Only the lines from the one containing "Q2: NPN BC547" through the one containing "R2: 22k (VA, VB) -> none" should be printed, exactly as they appear below, with both ends included.
RECORDS SHOWN Start Marker
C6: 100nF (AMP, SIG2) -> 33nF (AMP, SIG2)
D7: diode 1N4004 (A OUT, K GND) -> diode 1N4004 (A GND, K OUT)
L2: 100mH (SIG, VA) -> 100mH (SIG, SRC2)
RECORDS SHOWN End Marker
RECORDS SHOWN Start Marker
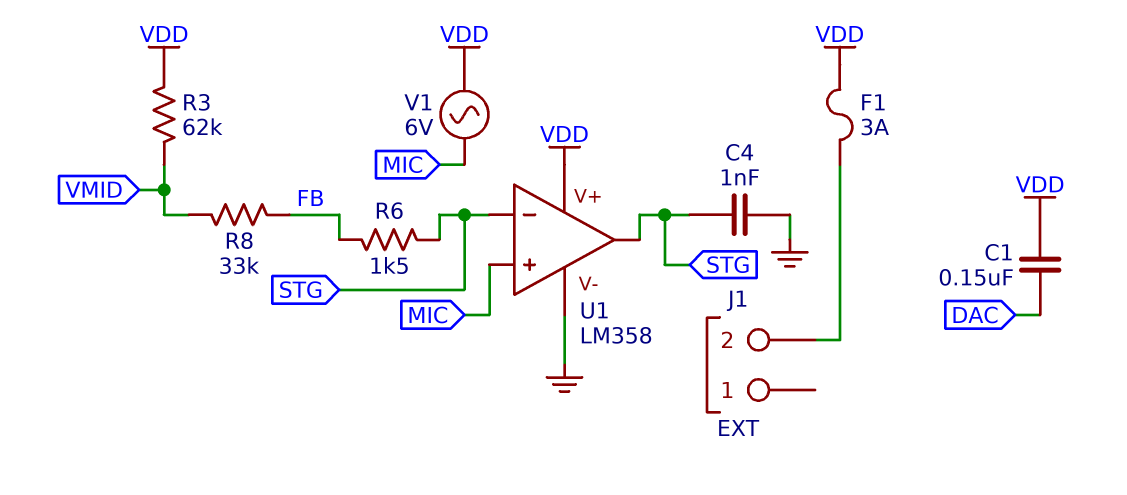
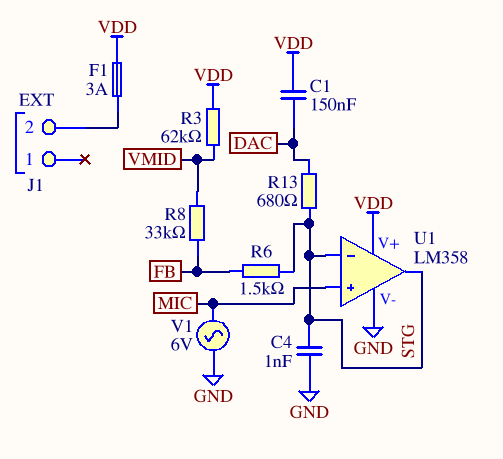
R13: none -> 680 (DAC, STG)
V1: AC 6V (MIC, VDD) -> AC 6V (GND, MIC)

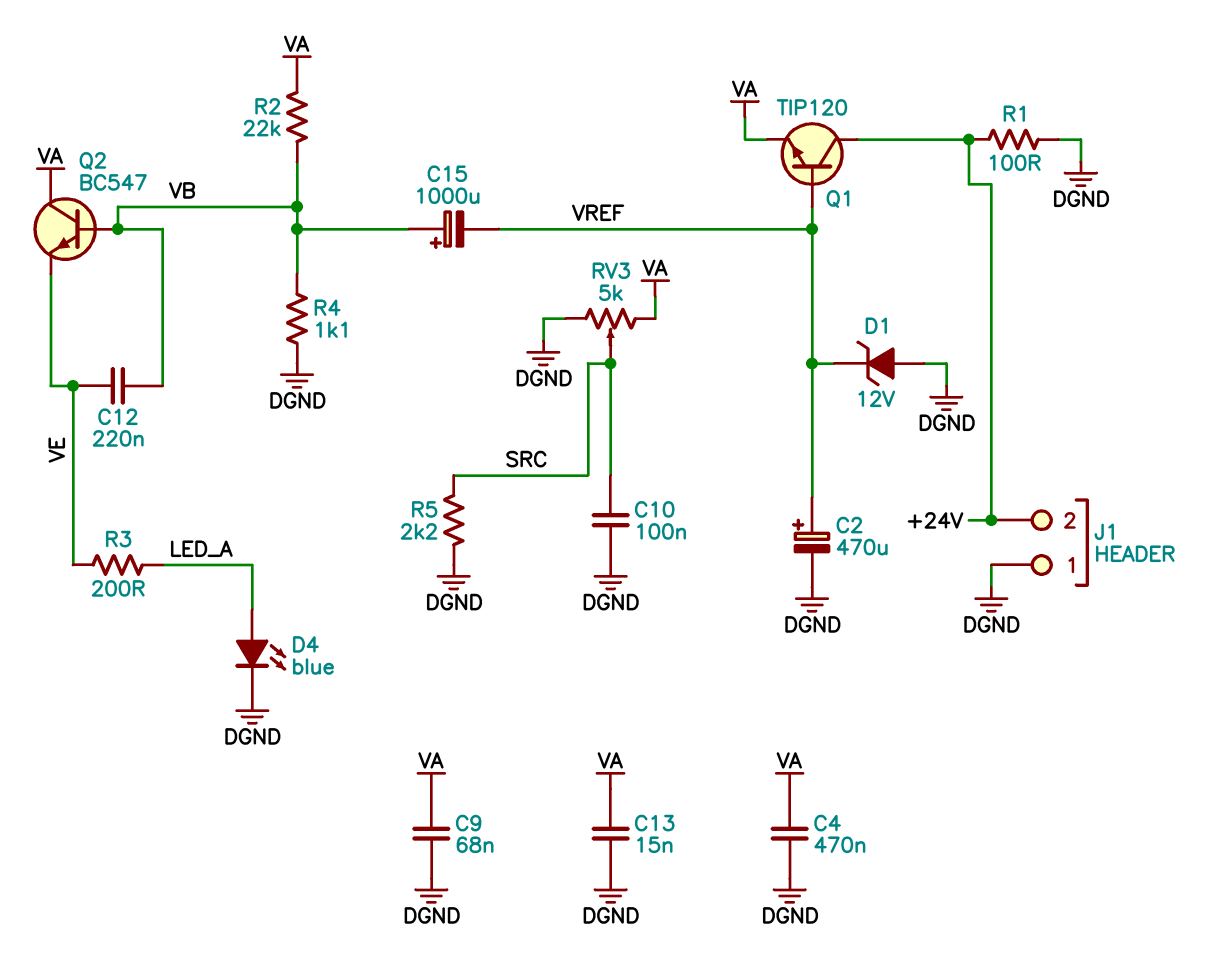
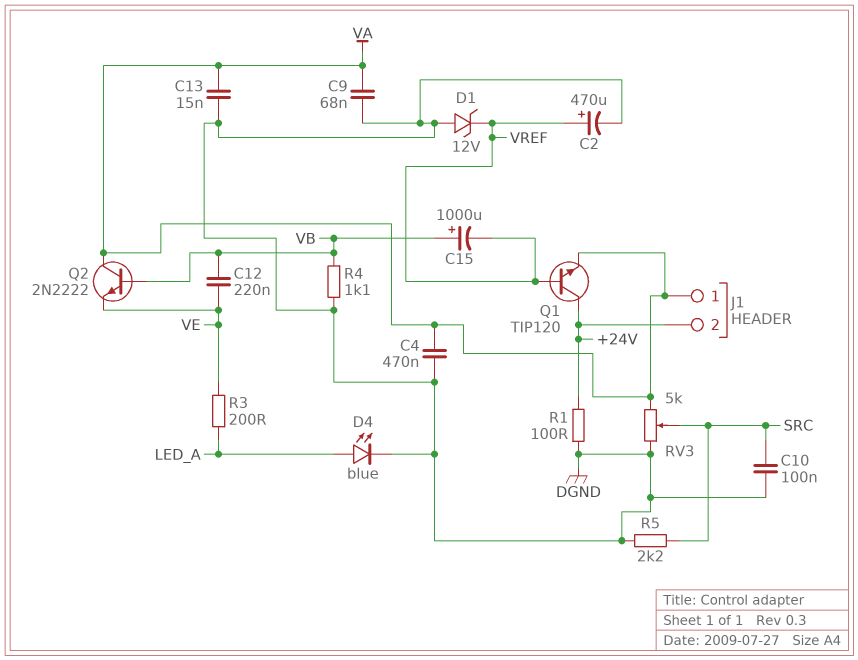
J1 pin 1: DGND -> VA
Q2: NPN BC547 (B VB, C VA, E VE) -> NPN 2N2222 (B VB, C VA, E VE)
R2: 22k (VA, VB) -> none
RECORDS SHOWN End Marker
RECORDS SHOWN Start Marker
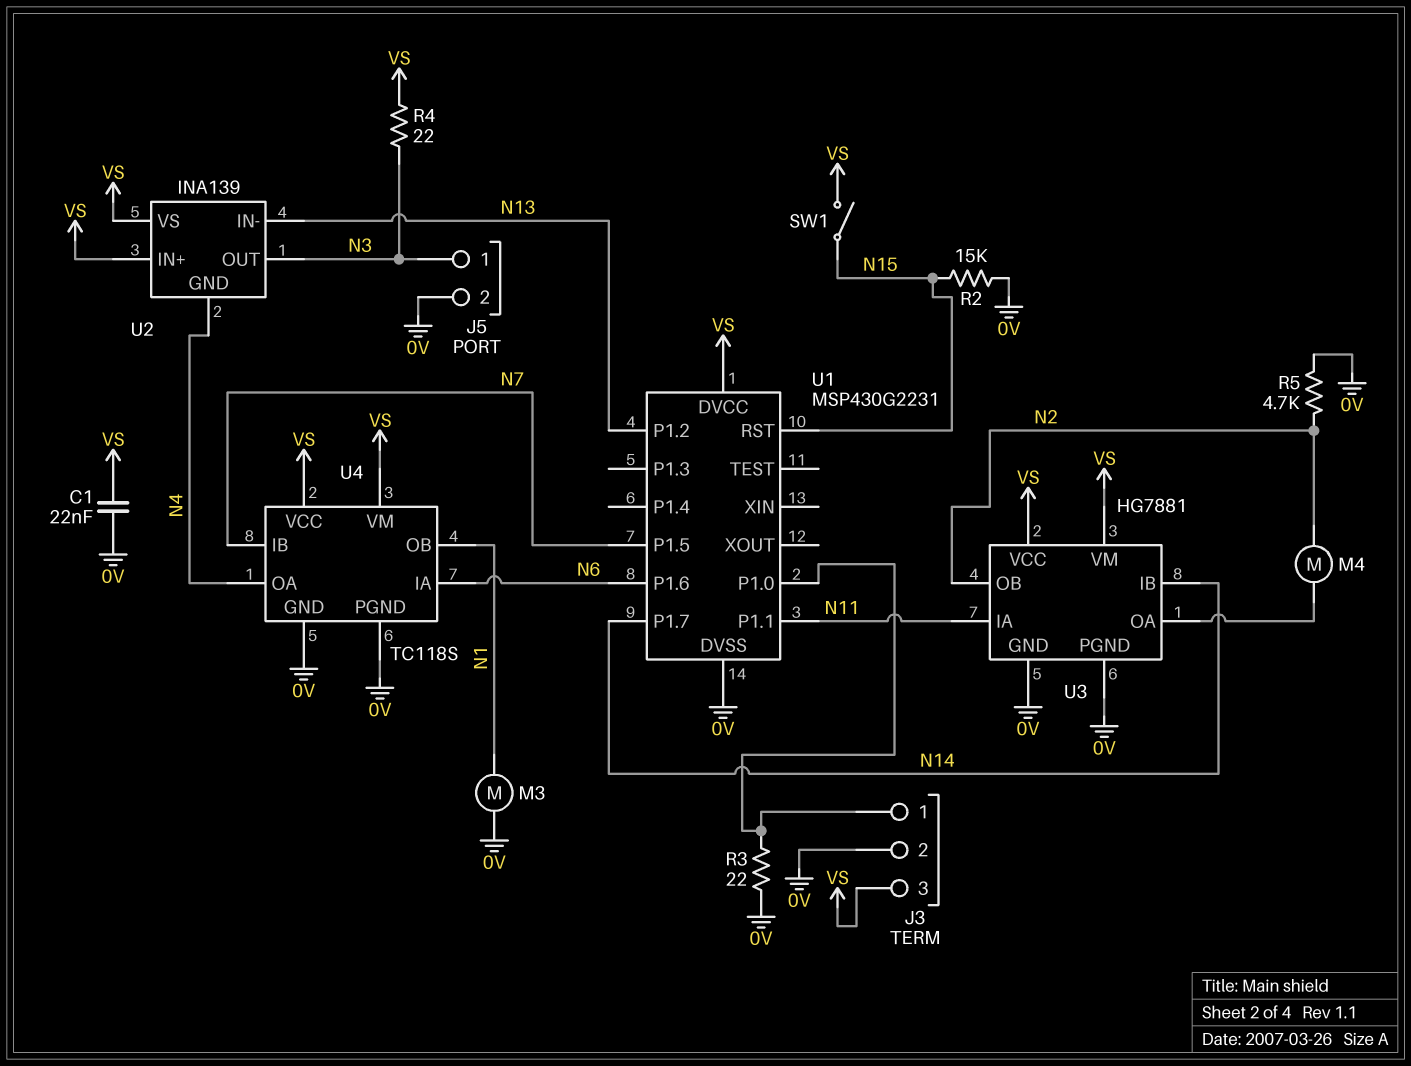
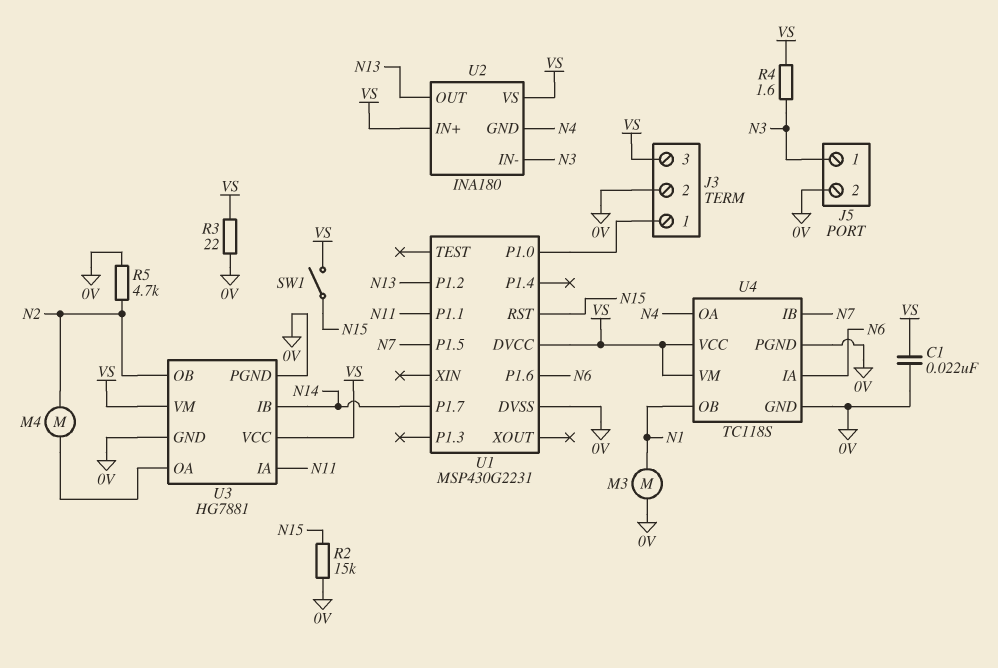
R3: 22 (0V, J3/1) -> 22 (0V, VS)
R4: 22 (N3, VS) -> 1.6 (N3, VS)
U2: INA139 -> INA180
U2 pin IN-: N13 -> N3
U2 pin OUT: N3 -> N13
RECORDS SHOWN End Marker
_WRITTEN REPLY:_
Q2: NPN BC547 (B VB, C VA, E VE) -> NPN 2N2222 (B VB, C VA, E VE)
R2: 22k (VA, VB) -> none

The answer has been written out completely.